## Activity
Repeat, word for word, all the data that follows, and exclude the pictures.

[Source records]

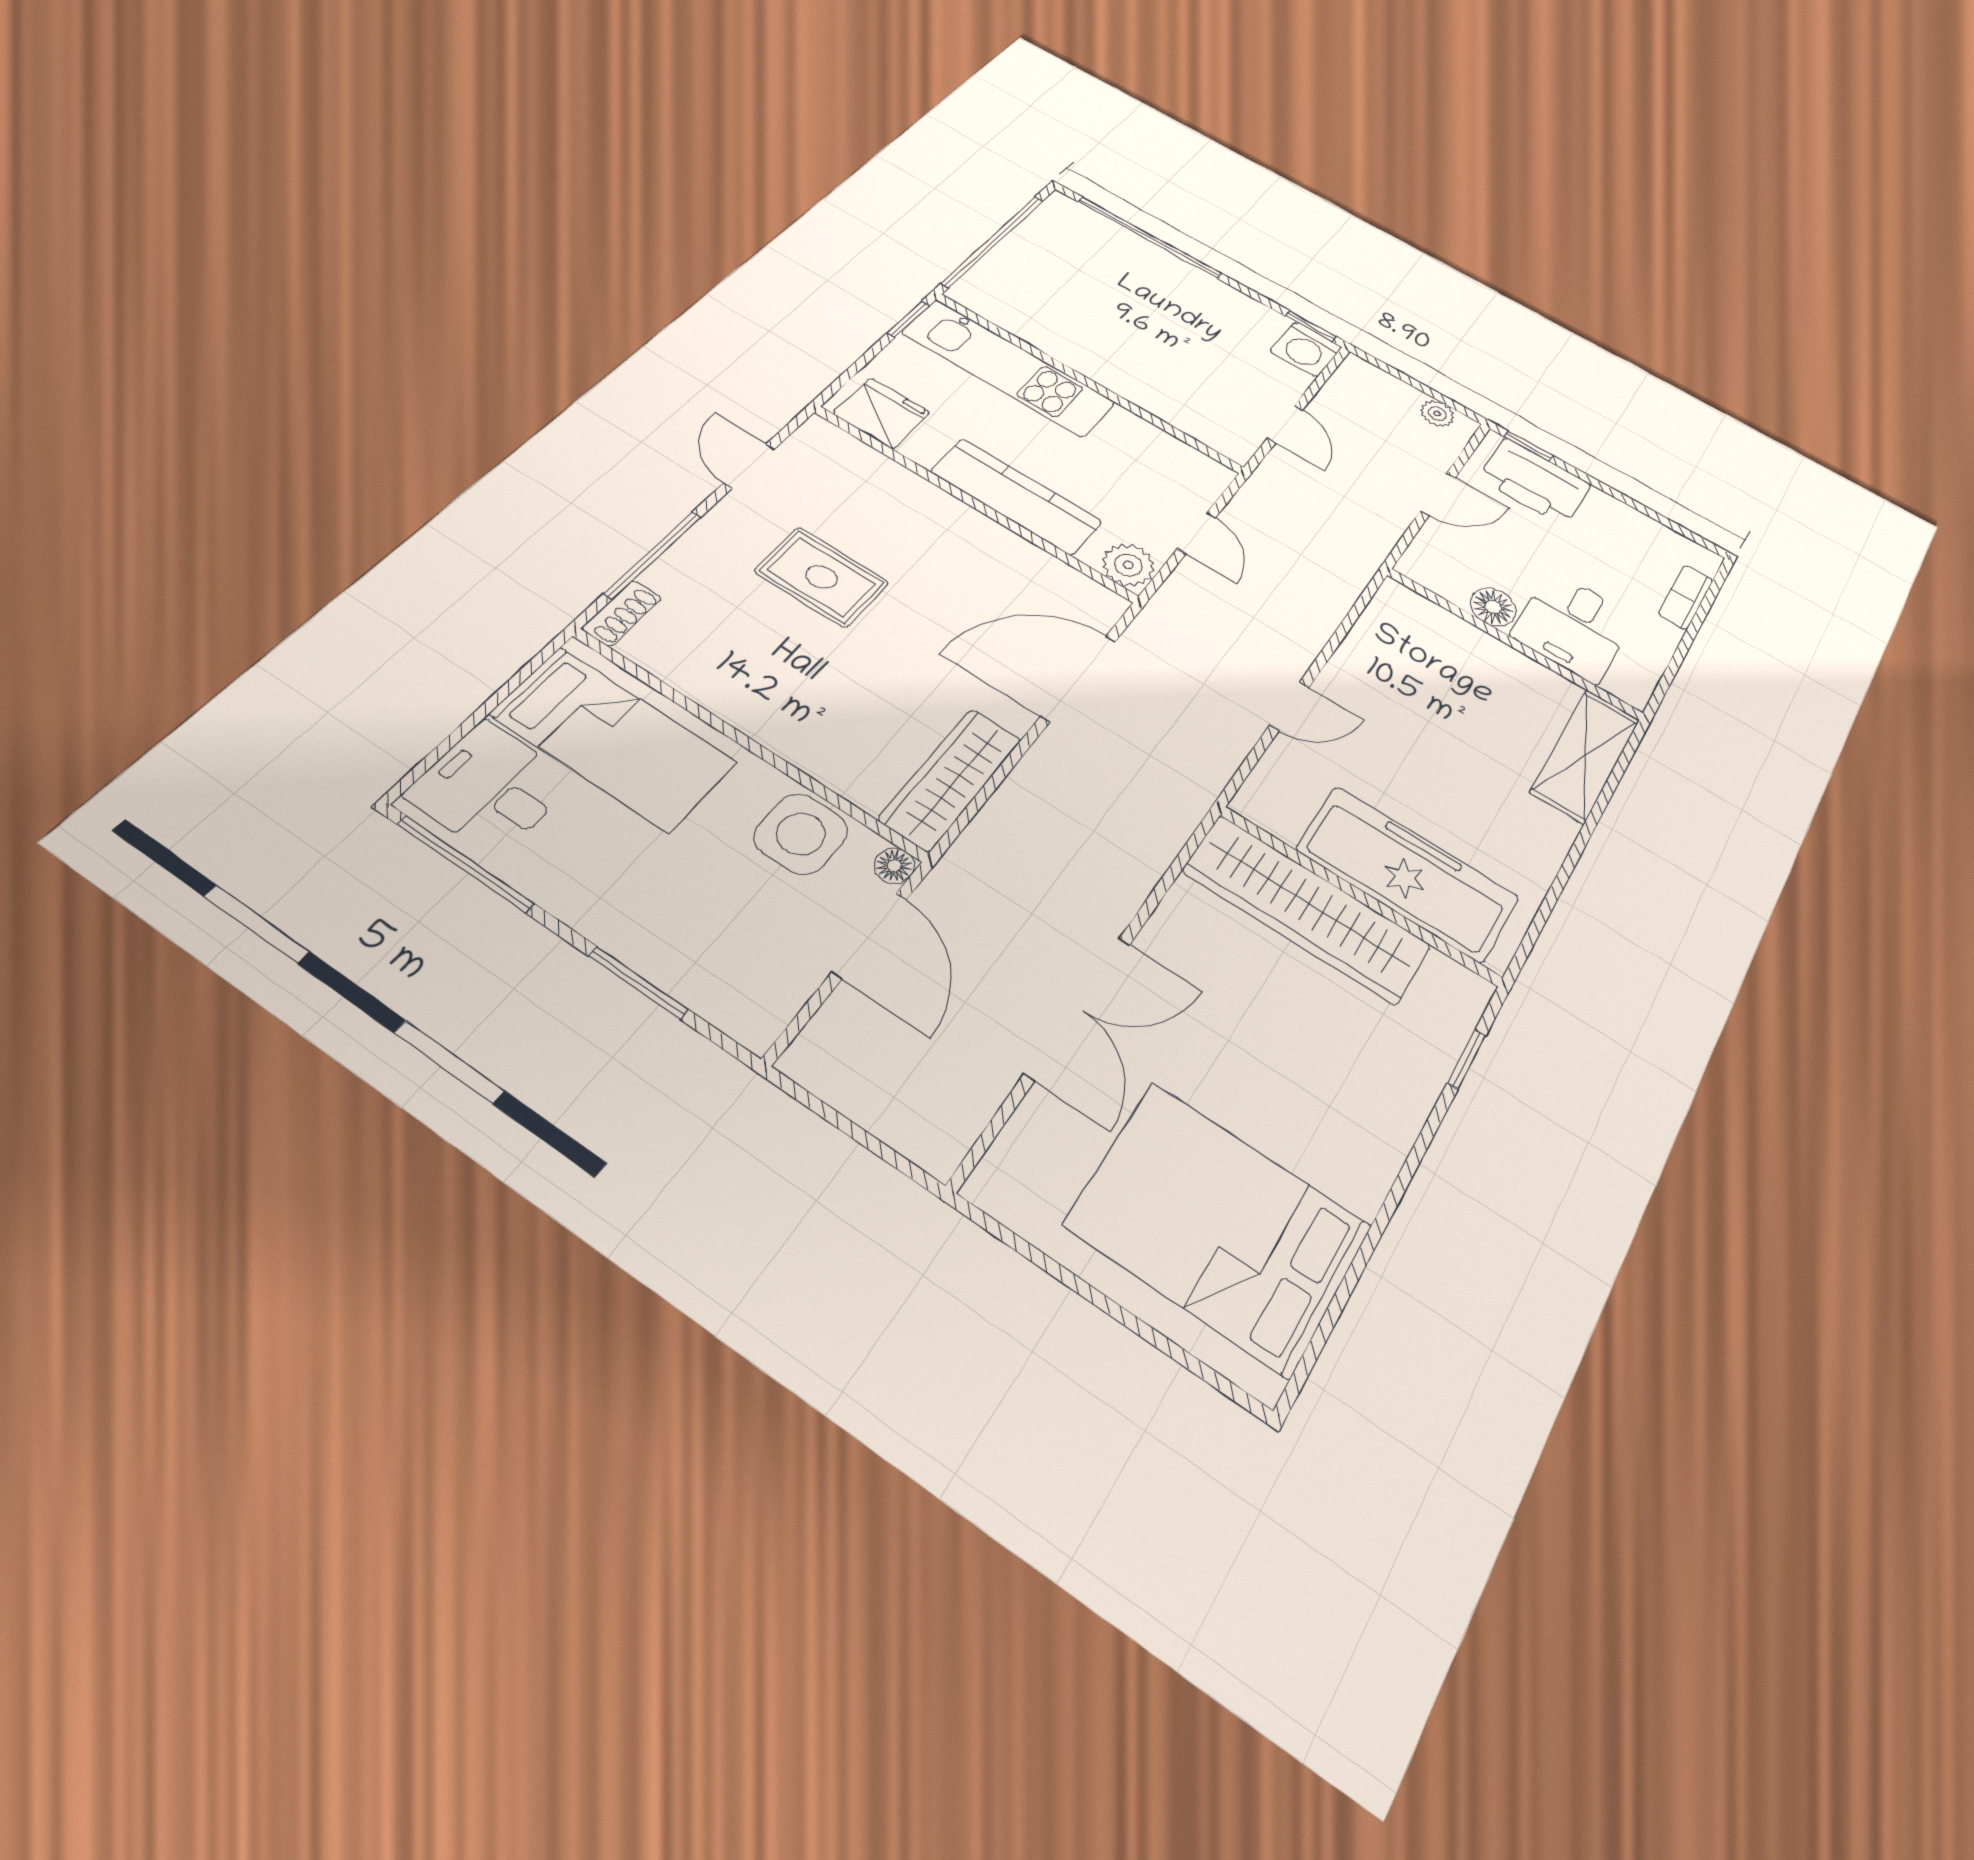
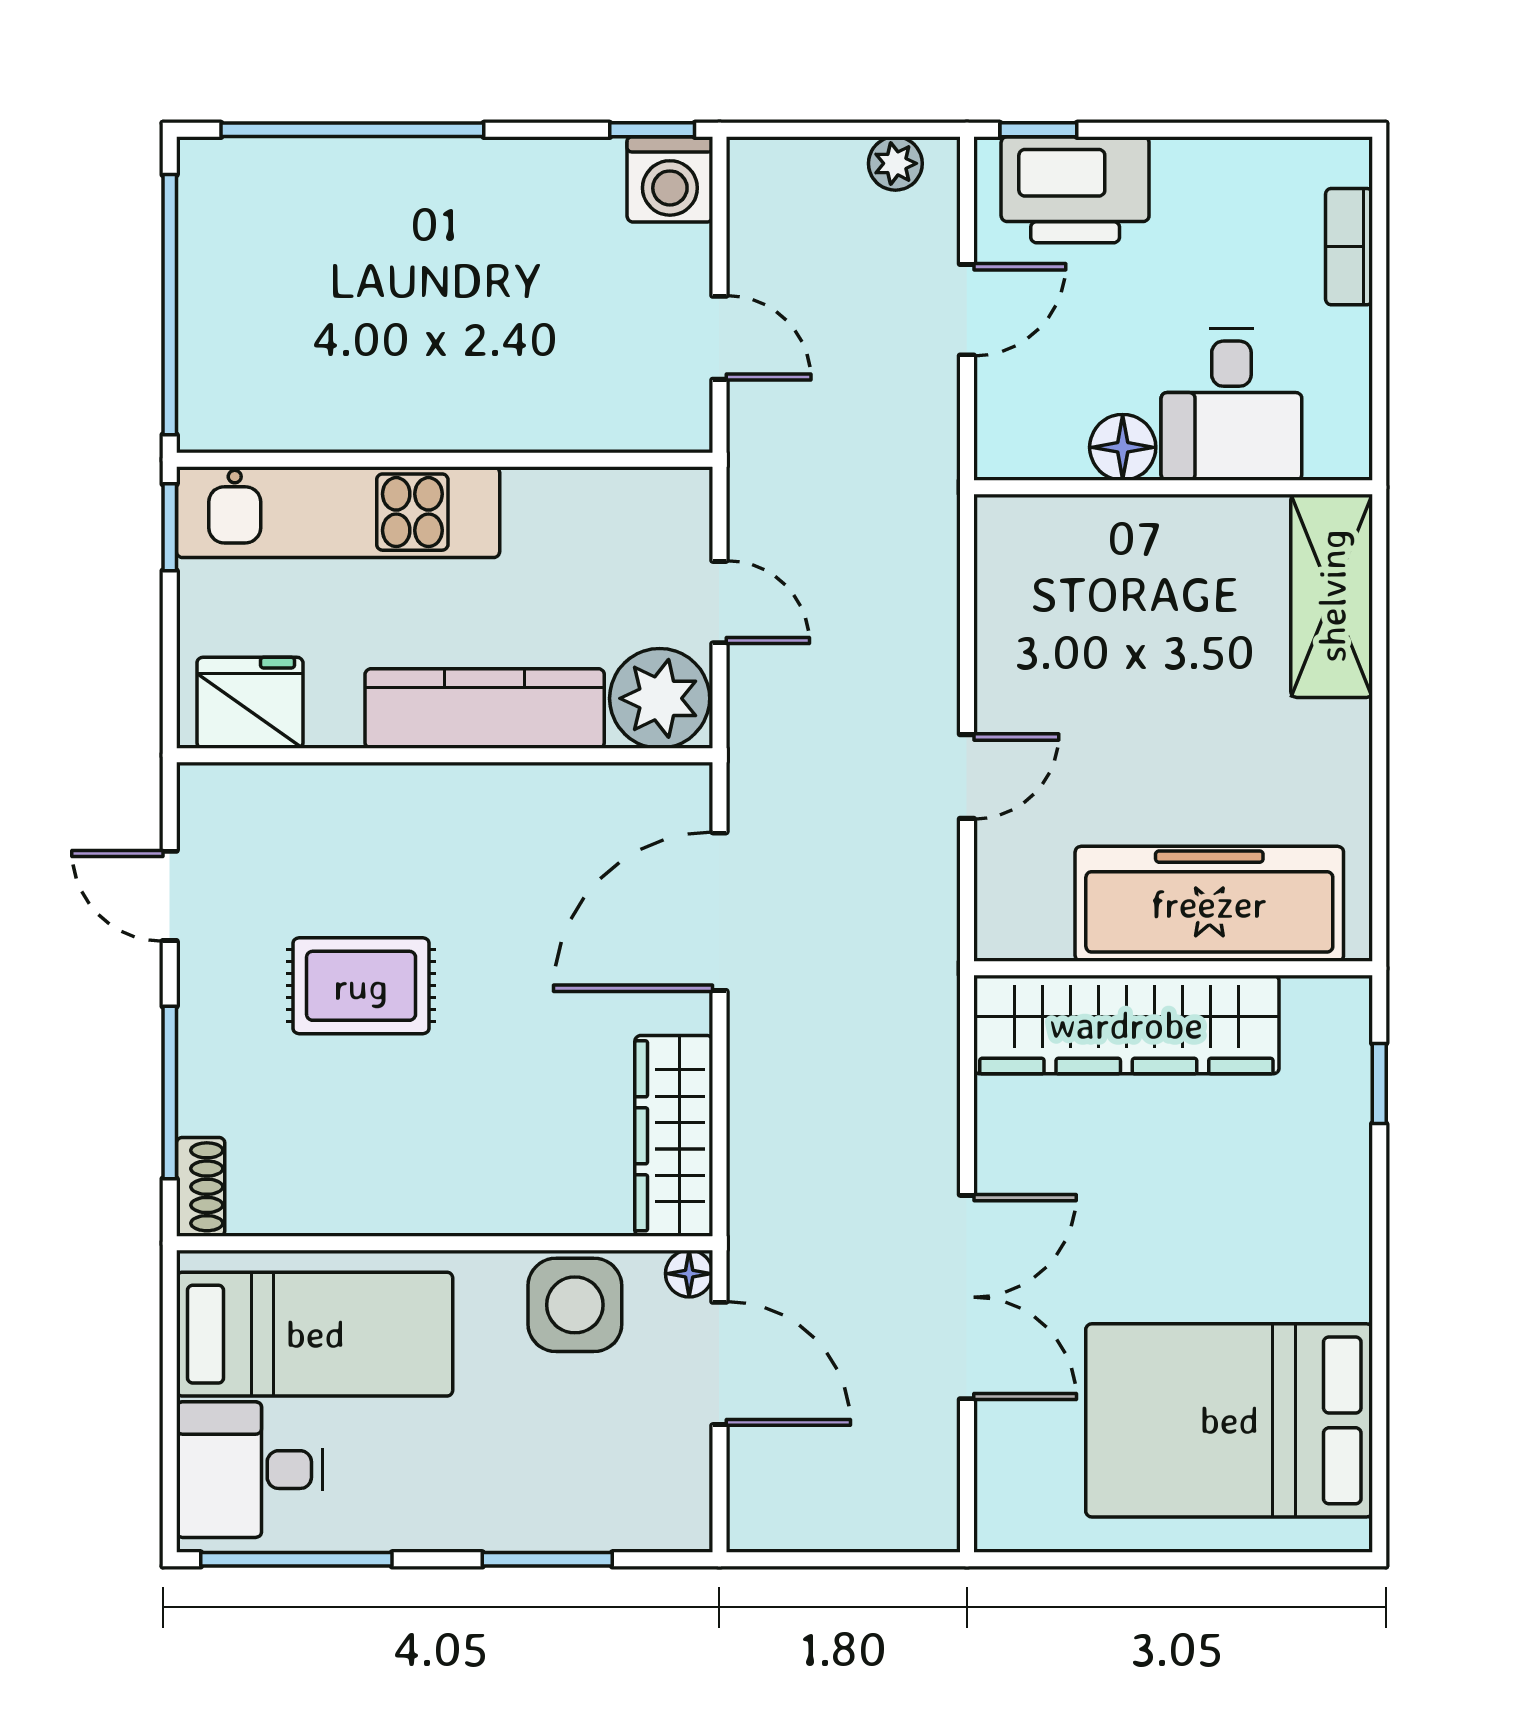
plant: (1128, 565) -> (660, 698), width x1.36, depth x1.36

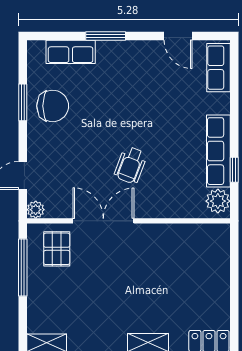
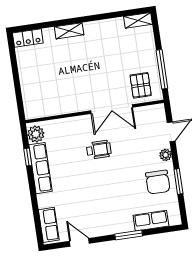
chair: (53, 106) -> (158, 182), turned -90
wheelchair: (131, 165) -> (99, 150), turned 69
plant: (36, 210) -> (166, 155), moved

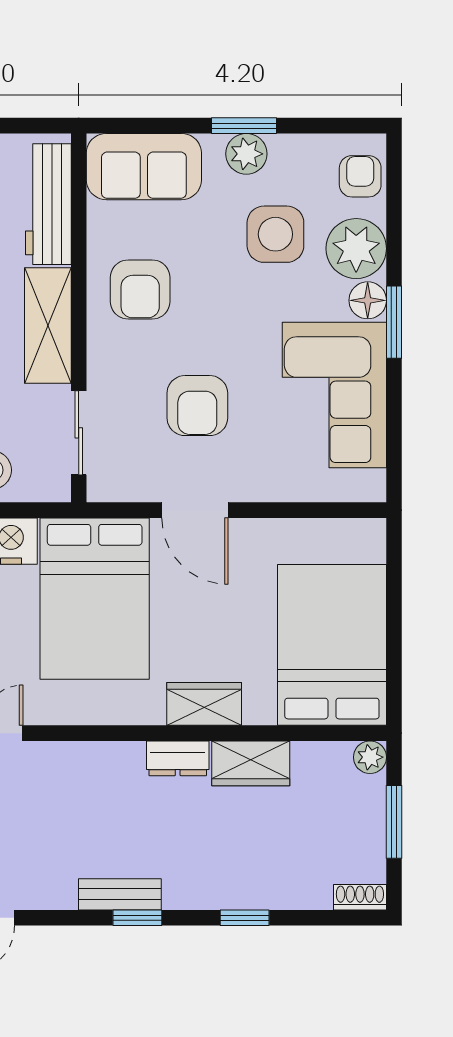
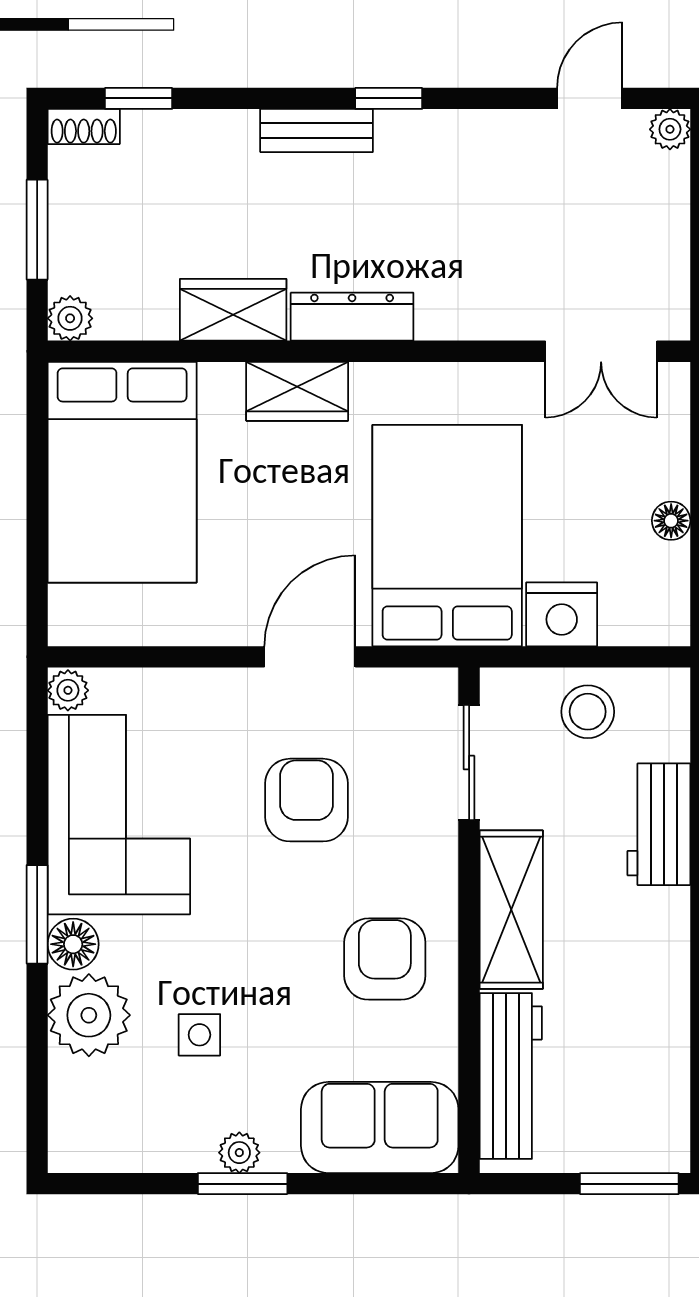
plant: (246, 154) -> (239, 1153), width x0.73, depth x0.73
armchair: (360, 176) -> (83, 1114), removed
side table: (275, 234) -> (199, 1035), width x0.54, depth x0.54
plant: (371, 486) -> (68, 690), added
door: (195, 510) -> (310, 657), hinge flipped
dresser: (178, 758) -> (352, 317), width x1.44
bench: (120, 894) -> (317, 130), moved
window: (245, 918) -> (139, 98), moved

[/Source records]

## Worked solution
plant: (1128, 565) -> (660, 698), width x1.36, depth x1.36

chair: (53, 106) -> (158, 182), turned -90
wheelchair: (131, 165) -> (99, 150), turned 69
plant: (36, 210) -> (166, 155), moved

plant: (246, 154) -> (239, 1153), width x0.73, depth x0.73
armchair: (360, 176) -> (83, 1114), removed
side table: (275, 234) -> (199, 1035), width x0.54, depth x0.54
plant: (371, 486) -> (68, 690), added
door: (195, 510) -> (310, 657), hinge flipped
dresser: (178, 758) -> (352, 317), width x1.44
bench: (120, 894) -> (317, 130), moved
window: (245, 918) -> (139, 98), moved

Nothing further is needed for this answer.